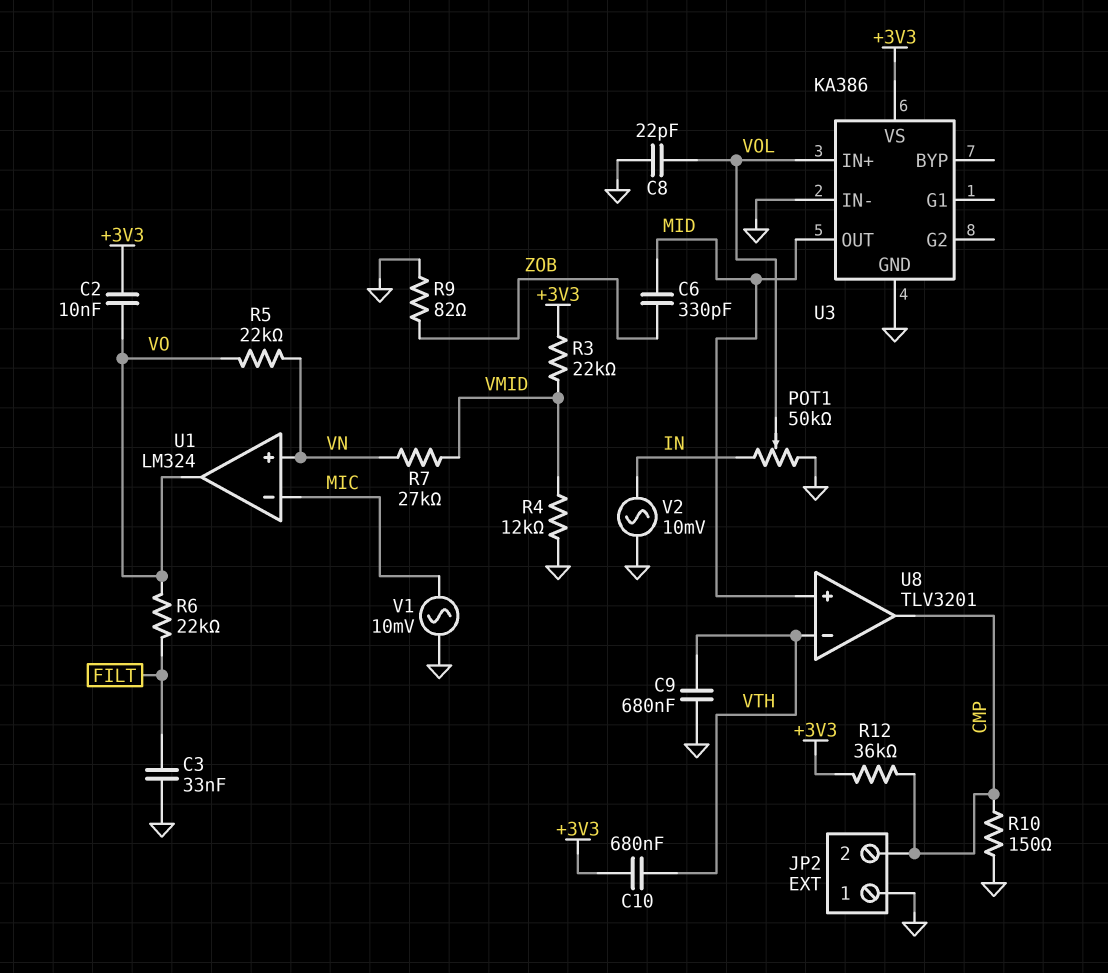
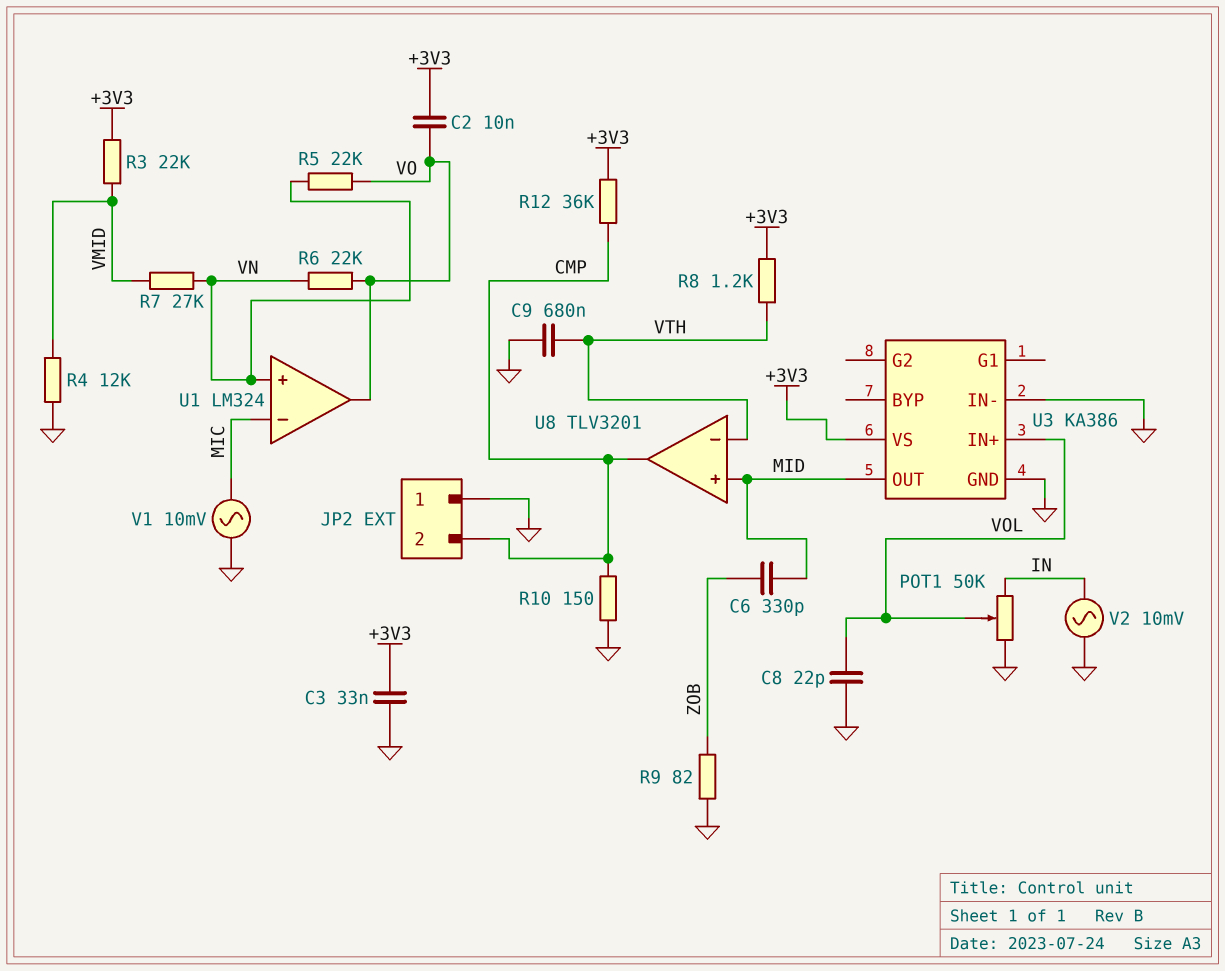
C3: 33nF (FILT, GND) -> 33nF (+3V3, GND)
C10: 680nF (+3V3, VTH) -> none
R6: 22k (FILT, VO) -> 22k (VN, VO)
R8: none -> 1.2k (+3V3, VTH)

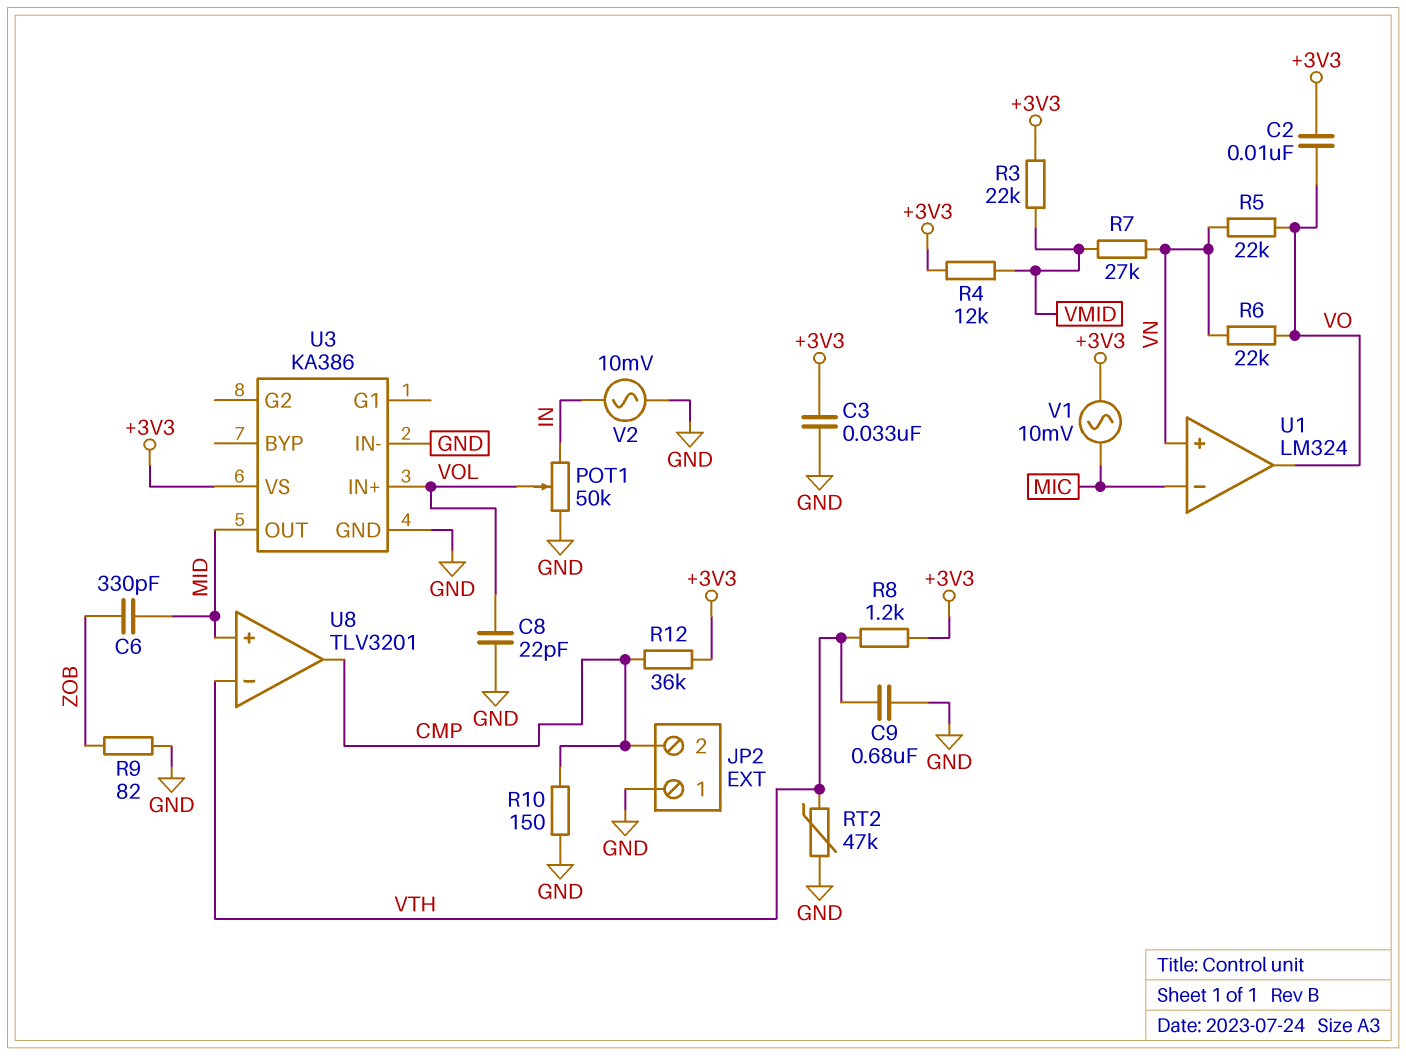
R4: 12k (GND, VMID) -> 12k (+3V3, VMID)
RT2: none -> 47k (GND, VTH)
V1: AC 10mV (GND, MIC) -> AC 10mV (+3V3, MIC)

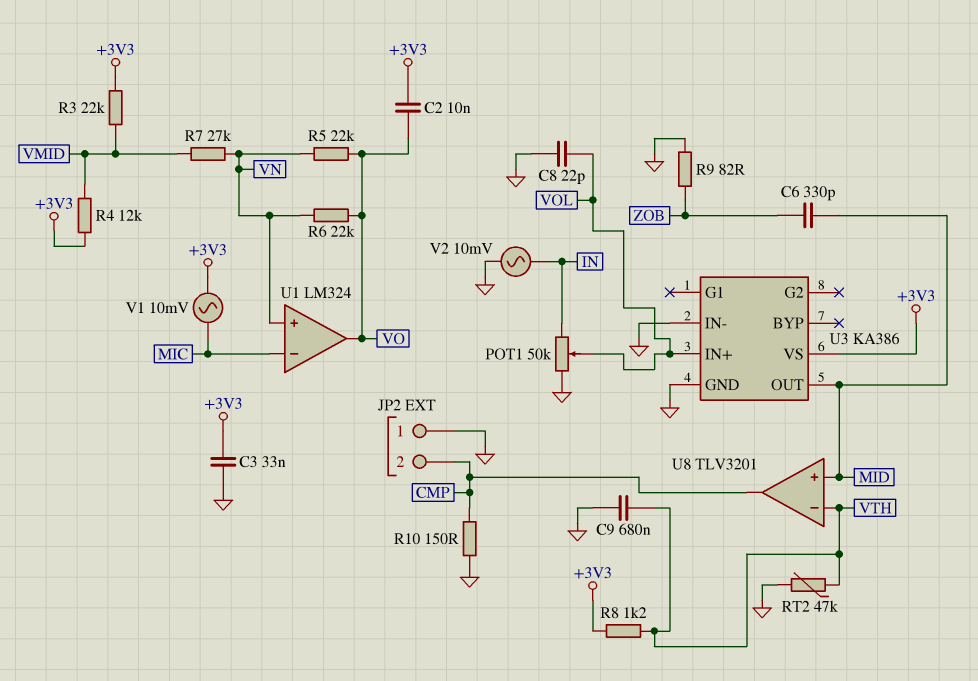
R12: 36k (+3V3, CMP) -> none

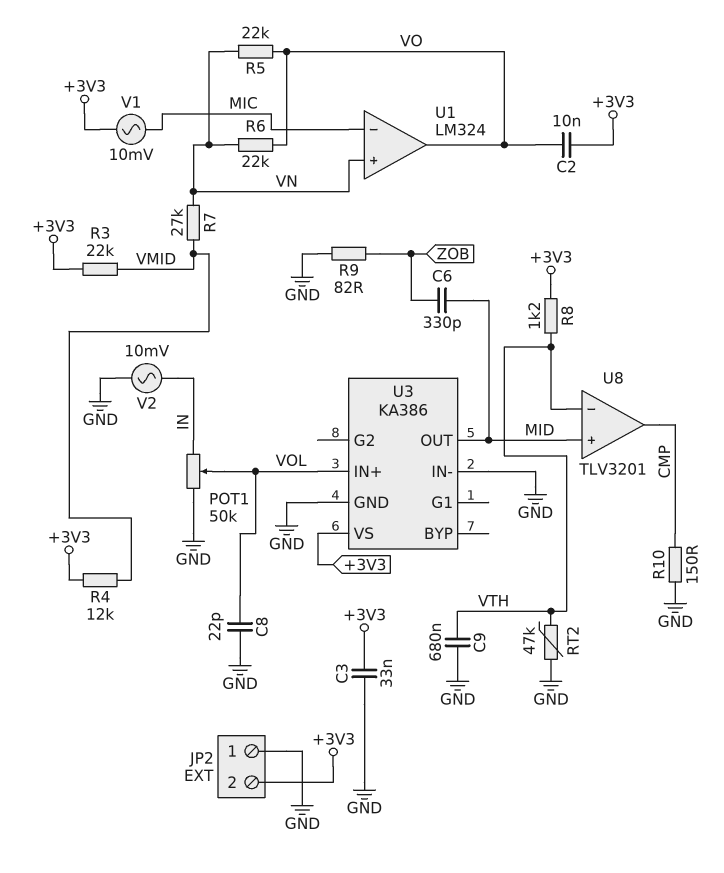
JP2 pin 2: CMP -> +3V3

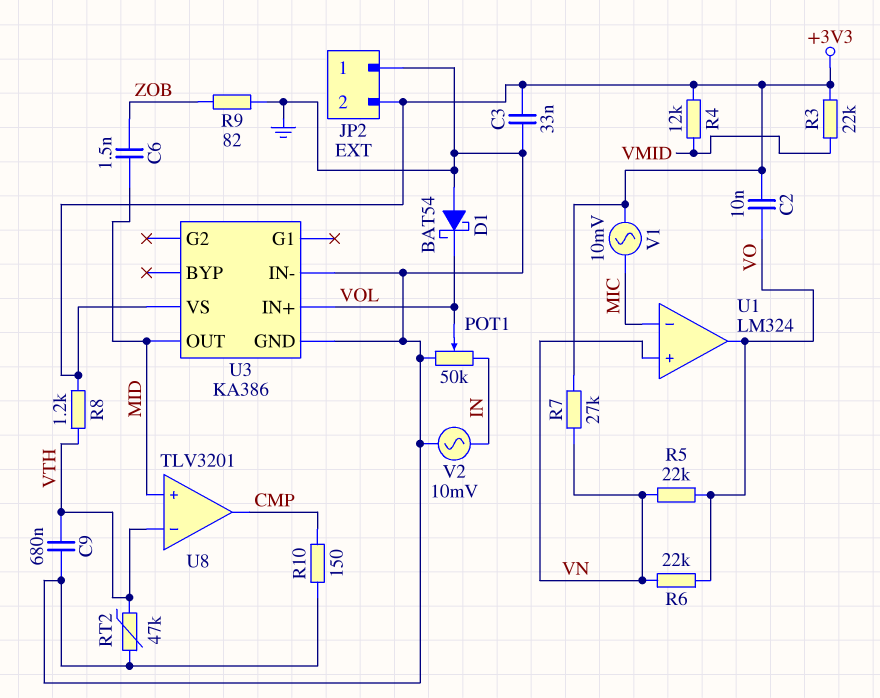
C6: 330pF (MID, ZOB) -> 1.5nF (MID, ZOB)
C8: 22pF (GND, VOL) -> none
D1: none -> schottky BAT54 (A GND, K VOL)
R7: 27k (VMID, VN) -> 27k (+3V3, VN)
----------
## Exercise directions
Each line above where the word "VMID" occurs should be copied out.

## Task response
R4: 12k (GND, VMID) -> 12k (+3V3, VMID)
R7: 27k (VMID, VN) -> 27k (+3V3, VN)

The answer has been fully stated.